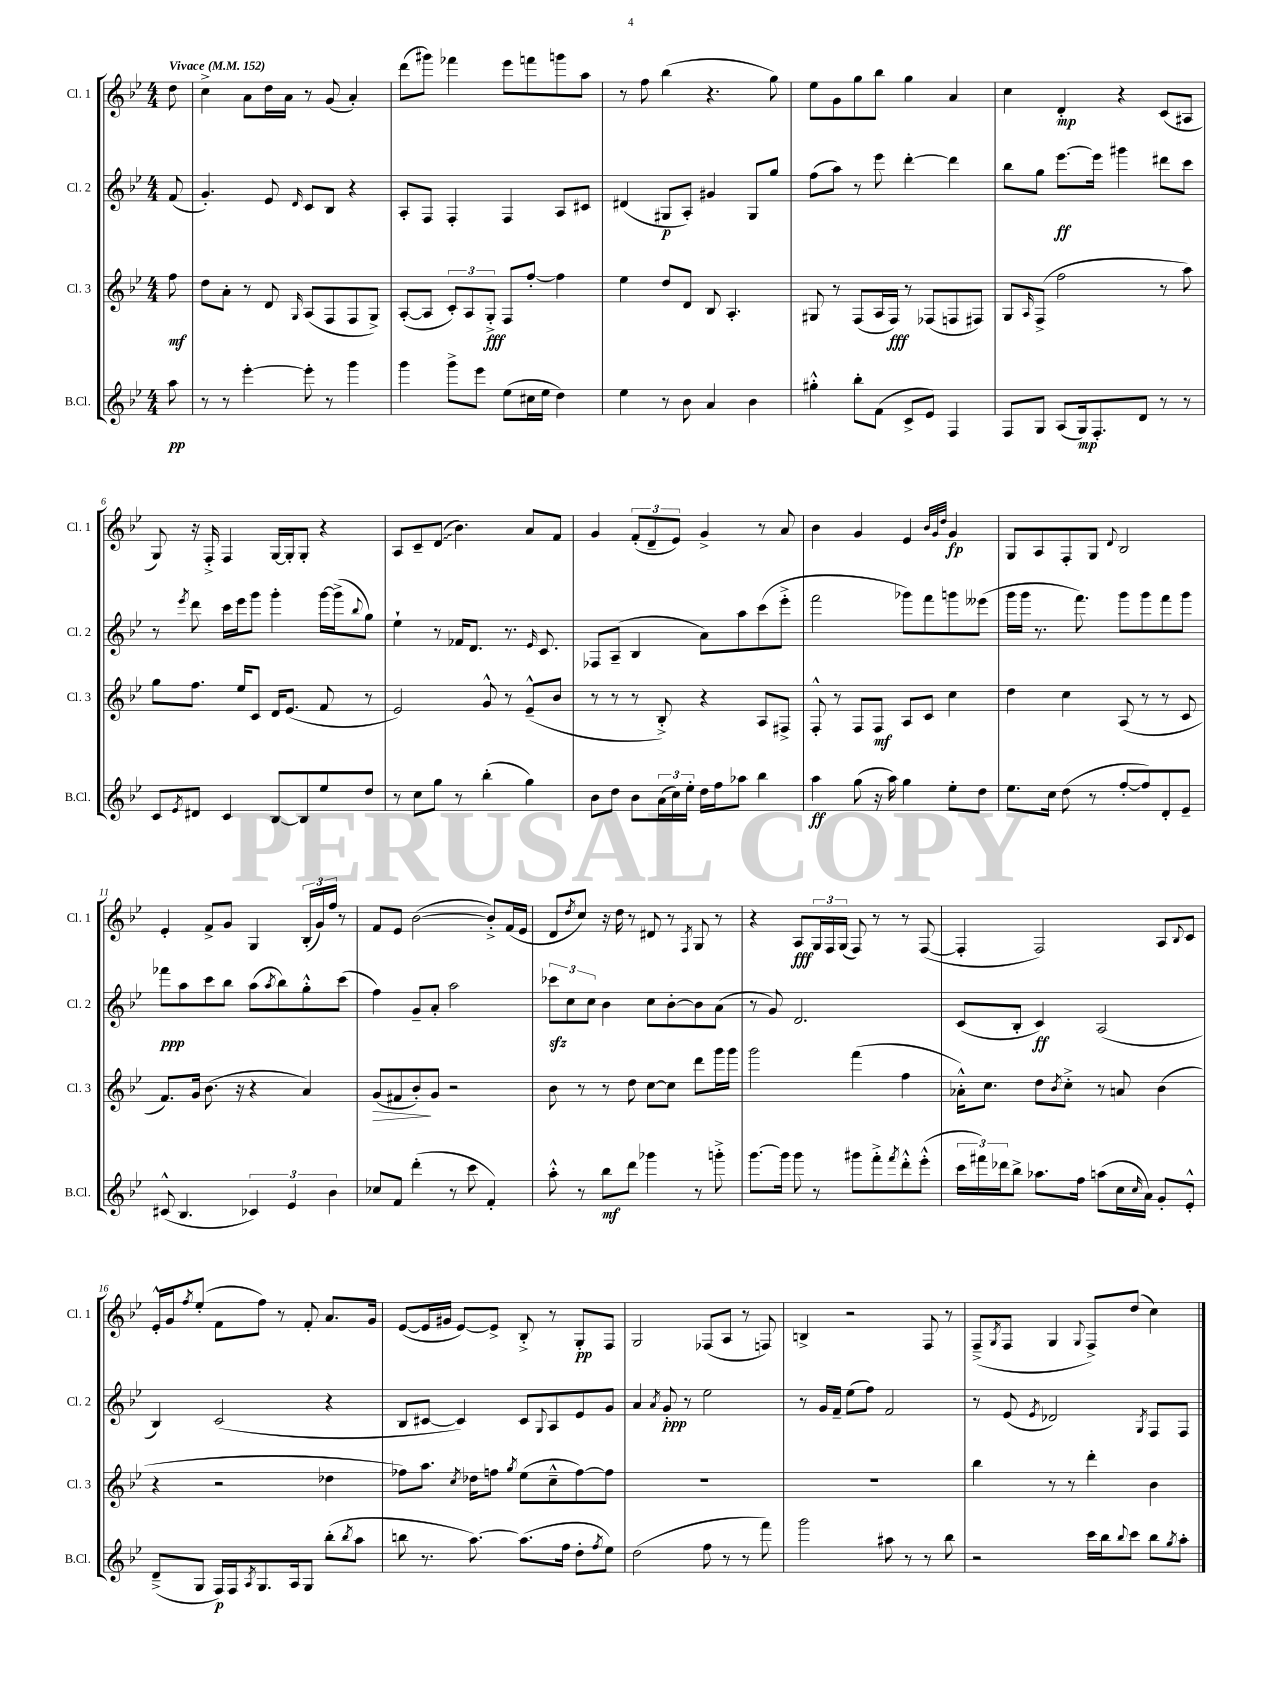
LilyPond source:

<<
\new StaffGroup <<
\new Staff = "s0" \with { instrumentName = "Cl. 1" shortInstrumentName = "Cl. 1" } {
    \clef treble \key bes \major \numericTimeSignature \time 4/4 \partial 8 \tempo "Vivace" 4 = 152
    d''8 |
    c''4-> a'8 d''16 a'16 r8 g'8( a'4-.) |
    d'''8( gis'''8) fes'''4 ees'''8 f'''8 g'''8 a''8 |
    r8 f''8 bes''4( r4. g''8) |
    ees''8 g'8 g''8 bes''8 g''4 a'4 |
    c''4 d'4-.\mp r4 c'8( ais8 |
    g8) r16 f16-.-> f4 g16~ g16-. g8-. r4 |
    a8 c'8-- \once \override Glissando.style = #'zigzag d'8\glissando( bes'4.) a'8 f'8 |
    g'4 \tuplet 3/2 { f'8-.( d'8-- ees'8) } g'4-> r8 a'8 |
    bes'4 g'4 ees'4 \grace { bes'32 g'32 d''32 } g'4\fp |
    g8 a8 f8-. g8 \appoggiatura { d'8 } bes2 |
    ees'4-. f'8-> g'8 g4 \tuplet 3/2 { bes16-.( g'16) f''16 } r8 |
    f'8 ees'8 bes'2~( bes'8-.->) f'16( ees'16 |
    d'8 \acciaccatura { d''8 } c''8) r16 d''16 r8 dis'8 r8 \acciaccatura { f8 } g8 r8 |
    r4 a8\fff \tuplet 3/2 { g16 f16 g16( } f8) r8 r8 f8~( |
    f4-. f2) a8 \appoggiatura { bes8 } c'8 |
    ees'16-.-^ g'16 \acciaccatura { f''8 } ees''8-.( f'8 f''8) r8 f'8-. a'8. g'16 |
    ees'8~( ees'16 gis'16 ees'8~) ees'8-> bes8-.-> r8 g8-.\pp f8 |
    g2 fes8( a8 r8 f8) |
    b4-> r2 f8 r8 |
    f8--->( \acciaccatura { g8 } f8 g4 \appoggiatura { g8 } f8->) d''8( c''4) \bar "|." |
}
\new Staff = "s1" \with { instrumentName = "Cl. 2" shortInstrumentName = "Cl. 2" } {
    \clef treble \key bes \major \numericTimeSignature \time 4/4 \partial 8
    f'8( |
    g'4.-.) ees'8 \grace { d'16 } c'8 bes8 r4 |
    a8-. f8 f4-. f4 a8 cis'8 |
    dis'4( gis8\p a8-.) gis'4 gis8 g''8 |
    f''8( a''8) r8 ees'''8 d'''4~-. d'''4 |
    bes''8 g''8 ees'''8.~\ff ees'''16 gis'''4 dis'''8 c'''8 |
    r8 \acciaccatura { ees'''8 } d'''8 c'''16 ees'''16 g'''8 g'''4-. g'''16~ g'''16->( \appoggiatura { bes''8 } g''8) |
    ees''4-! r8 fes'16 d'8. r8. \grace { ees'16 } c'8. |
    fes8 a8--( bes4 a'8) a''8 c'''8( ees'''8-.-> |
    f'''2 ges'''8) f'''8 g'''8 eeses'''8( |
    g'''16 g'''16 r8. f'''8.) g'''8 g'''8 f'''8 g'''8 |
    fes'''8\ppp a''8 c'''8 bes''8 a''8( \acciaccatura { a''8 } bes''8) g''8-.-^ c'''8( |
    f''4) g'8-- a'8-. a''2 |
    \tuplet 3/2 { ces'''8\sfz c''8 c''8 } bes'4 c''8 bes'8~-. bes'8 a'8( |
    r8 g'8) d'2. |
    c'8( bes8-. c'4\ff) a2( |
    bes4) c'2( r4 |
    bes8 cis'8~ cis'4) cis'8 \appoggiatura { g8 } a8 ees'8 g'8 |
    a'4 \acciaccatura { a'8 } g'8-.\ppp r8 ees''2 |
    r8 g'16 f'16-- ees''8( f''8) f'2 |
    r8 ees'8( \acciaccatura { ees'8 } des'2) \acciaccatura { g8 } f8 f8 \bar "|." |
}
\new Staff = "s2" \with { instrumentName = "Cl. 3" shortInstrumentName = "Cl. 3" } {
    \clef treble \key bes \major \numericTimeSignature \time 4/4 \partial 8
    f''8\mf |
    d''8 a'8-. r8 d'8 \grace { g16 } a8( f8 f8 g8->) |
    a8~-.( a8 \tuplet 3/2 { c'8-.) a8 g8-.->\fff } f8 f''8~-. f''4 |
    ees''4 d''8 d'8 bes8 a4.-. |
    gis8 r8 f8( a16 f16\fff) r8 fes8( f8 fis8) |
    g8 \grace { a16 } f8->( f''2 r8 a''8) |
    g''8 f''8. ees''16 c'8 d'16 ees'8.( f'8 r8 |
    ees'2) g'8-^ r8 ees'8---^( bes'8 |
    r8 r8 r8 bes8-.->) r4 a8 fis8-> |
    f8-.-^ r8 f8 f8\mf a8 c'8 c''4 |
    d''4 c''4 a8( r8 r8 c'8 |
    f'8.) g'16 bes'8.( r16 r4 a'4) |
    g'8\>( fis'8 bes'8-.\!) g'8 r2 |
    bes'8 r8 r8 d''8 c''8~ c''8 d'''8 g'''16 g'''16 |
    g'''2 f'''4( f''4 |
    aes'16-.-^) c''8. d''8 \acciaccatura { bes'8 } c''8-.-> r8 a'8 bes'4( |
    r4 r2 des''4 |
    fes''8) a''8. \acciaccatura { c''8 } des''16 f''8 \acciaccatura { g''8 } ees''8( c''8---^ f''8~) f''8 |
    R1 |
    R1 |
    bes''4 r8 r8 d'''4-. bes'4 \bar "|." |
}
\new Staff = "s3" \with { instrumentName = "B.Cl." shortInstrumentName = "B.Cl." } {
    \clef treble \key bes \major \numericTimeSignature \time 4/4 \partial 8
    a''8\pp |
    r8 r8 ees'''4~-. ees'''8-. r8 g'''4 |
    g'''4 g'''8-> ees'''8 ees''8( cis''16 ees''16 d''4) |
    ees''4 r8 bes'8 a'4 bes'4 |
    gis''4-.-^ bes''8-. f'8( c'8-> ees'8) f4 |
    f8 g8 a8( g16\mp) f8.-. d'8 r8 r8 |
    c'8 \acciaccatura { ees'8 } dis'8 c'4 bes8~ bes8 ees''8 d''8 |
    r8 c''8 g''8 r8 bes''4-.( g''4) |
    bes'8 d''8 bes'8 \tuplet 3/2 { a'16( c''16) ees''16-. } d''16 f''16 aes''8 bes''4 |
    a''4\ff g''8( r16 a''16) g''4 ees''8-. d''8 |
    ees''8. c''16 d''8( r8 f''8~-. f''8) d'8-. ees'8-- |
    cis'8-^( bes4. \tuplet 3/2 { ces'4) ees'4 bes'4 } |
    ces''8 f'8 d'''4-.( r8 c'''8 f'4-.) |
    a''8-.-^ r8 bes''8\mf d'''8 ges'''4 r8 g'''8-.-> |
    g'''8.~ g'''16 g'''8 r8 gis'''8 f'''8-.-> \acciaccatura { f'''8 } d'''8-.-^ ees'''8-.-^( |
    \tuplet 3/2 { c'''16 fis'''16) des'''16 } bes''8-> aes''8. f''16 a''8( c''16 \grace { c''16 } a'16) g'8-. ees'8-.-^ |
    d'8--->( g8 f16\p) f16 \acciaccatura { a8 } g8. a16 g8 bes''8-.( \acciaccatura { bes''8 } a''8 |
    b''8 r8. a''8.~) a''8.( f''16 d''8-. \acciaccatura { f''8 } ees''8) |
    d''2( f''8 r8 r8 f'''8) |
    g'''2 ais''8 r8 r8 bes''8 |
    r2 c'''16 bes''16 \appoggiatura { bes''8 } c'''8 bes''8 \acciaccatura { g''8 } a''8-. \bar "|." |
}
>>
>>
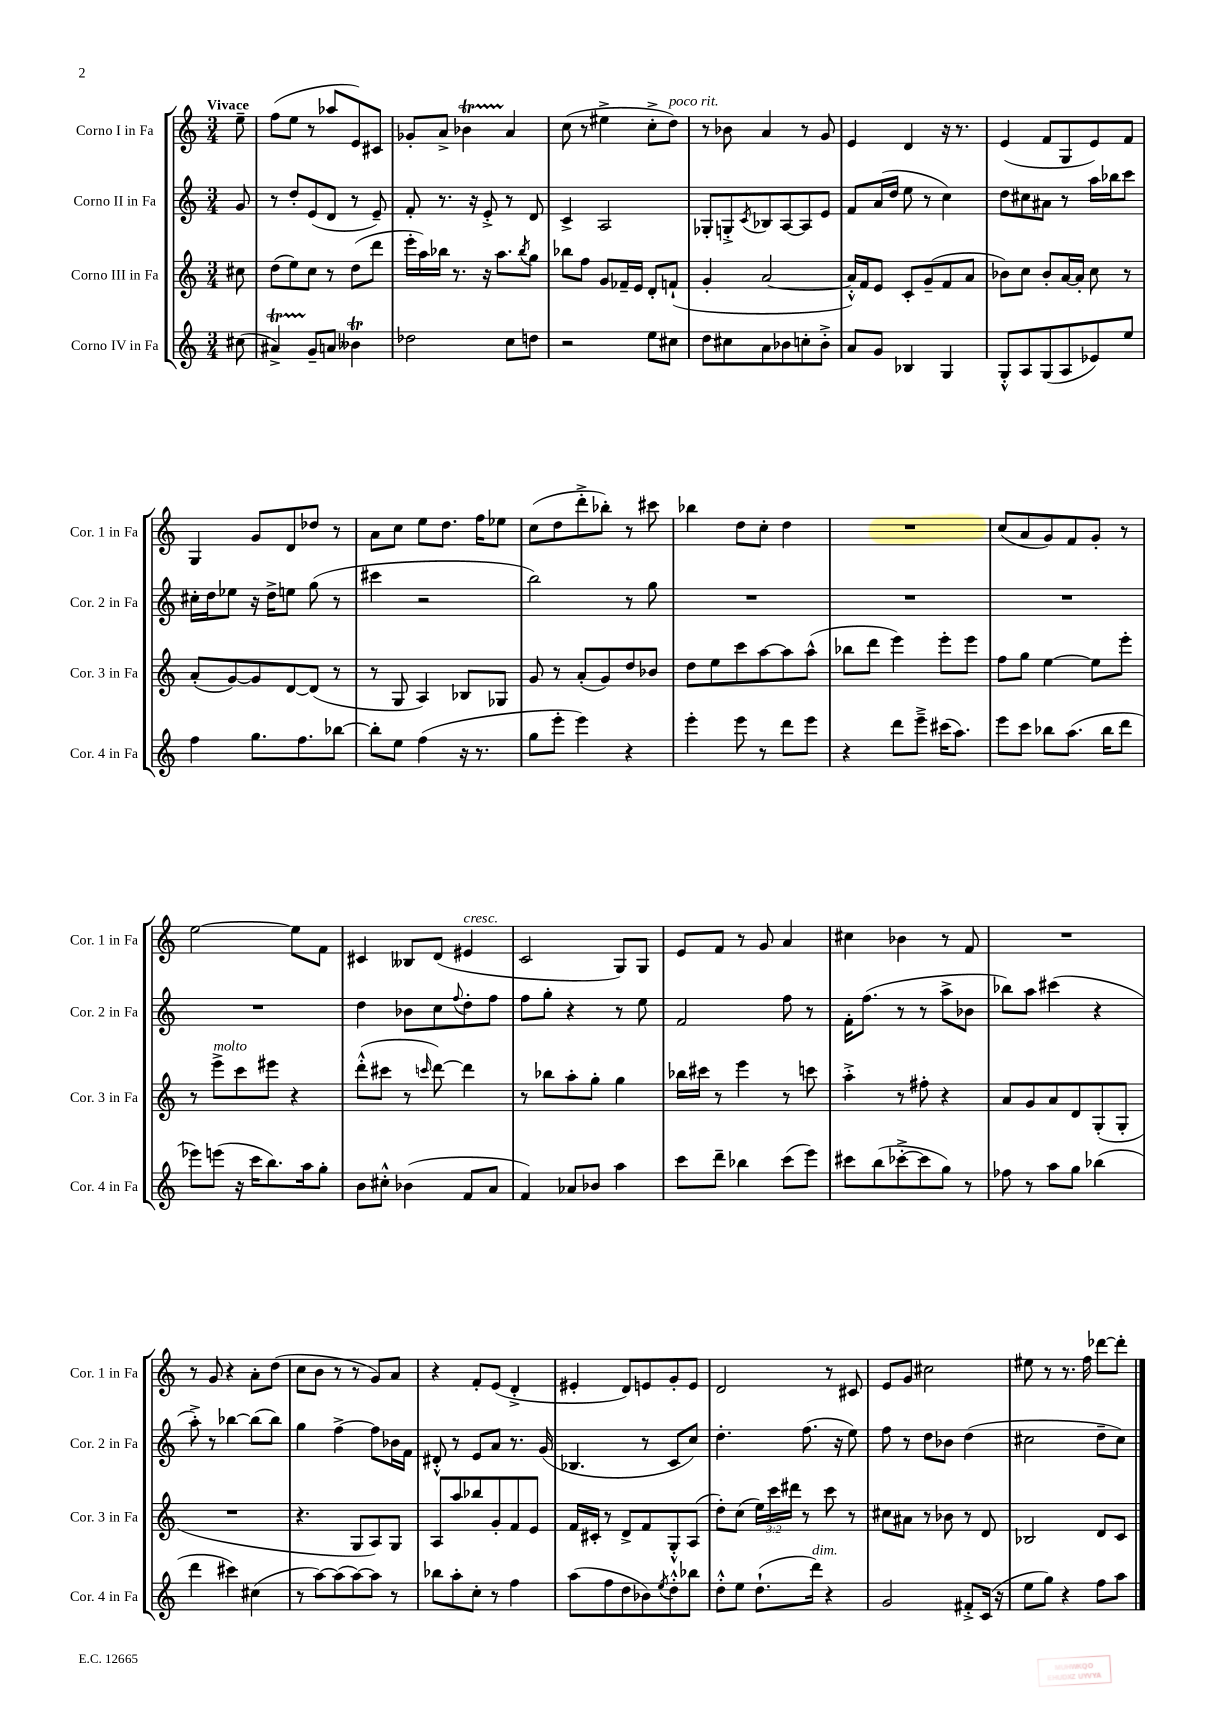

Instructions to follow: Pull out every line above that contains the string "shortInstrumentName".

Solution to the problem:
\new Staff = "s0" \with { instrumentName = "Cl. 1" shortInstrumentName = "Cl. 1" } {
\new Staff = "s1" \with { instrumentName = "Cl. 2" shortInstrumentName = "Cl. 2" } {
\new Staff = "s2" \with { instrumentName = "Cl. 3" shortInstrumentName = "Cl. 3" } {
\new Staff = "s3" \with { instrumentName = "B.Cl." shortInstrumentName = "B.Cl." } {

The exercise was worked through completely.